**Problem statement**
The result should consist solely of the line containing "(252, 73) = (119, 184): green" and the lines that follow it below, each reproduced exactly, the last line included.

**Provided records**
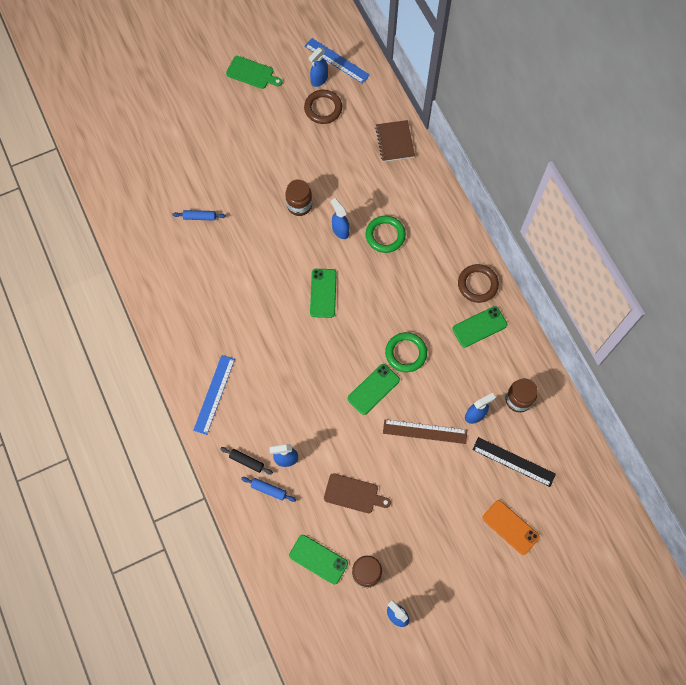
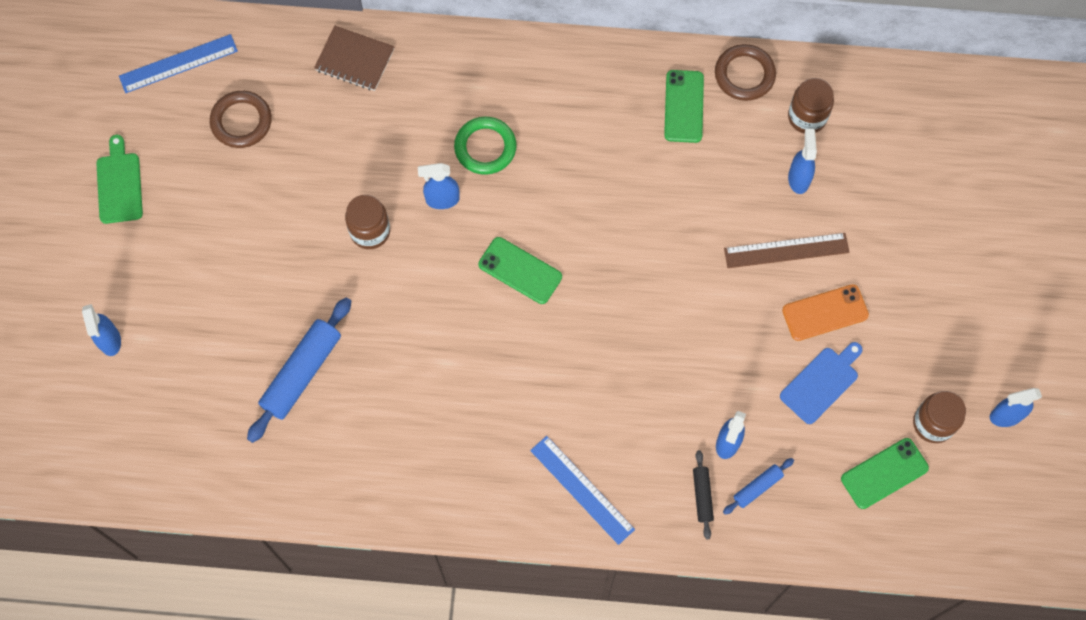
camera: 60 degrees left, 0 degrees up
(199, 217) = (302, 373): blue rolling pin -> blue rolling pin, size x1.97
(246, 461) = (702, 496): black rolling pin -> black rolling pin turned 60 degrees counterclockwise
(252, 73) = (119, 184): green cutting board -> green cutting board turned 60 degrees counterclockwise
(319, 80) = (193, 102): blue spray bottle -> blue spray bottle (110, 340)
(353, 494) = (821, 383): brown cutting board -> blue cutting board
(373, 389) = (693, 281): green phone -> none
(406, 353) = (667, 214): green ring -> none
(425, 431) = (786, 250): brown ruler -> brown ruler turned 45 degrees clockwise
(477, 284) = (625, 76): brown ring -> brown ring (744, 75)
(510, 527) = (964, 220): orange phone -> orange phone (825, 313)
(513, 462) = (884, 169): black ruler -> none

**Answer to this exercise**
(252, 73) = (119, 184): green cutting board -> green cutting board turned 60 degrees counterclockwise
(319, 80) = (193, 102): blue spray bottle -> blue spray bottle (110, 340)
(353, 494) = (821, 383): brown cutting board -> blue cutting board
(373, 389) = (693, 281): green phone -> none
(406, 353) = (667, 214): green ring -> none
(425, 431) = (786, 250): brown ruler -> brown ruler turned 45 degrees clockwise
(477, 284) = (625, 76): brown ring -> brown ring (744, 75)
(510, 527) = (964, 220): orange phone -> orange phone (825, 313)
(513, 462) = (884, 169): black ruler -> none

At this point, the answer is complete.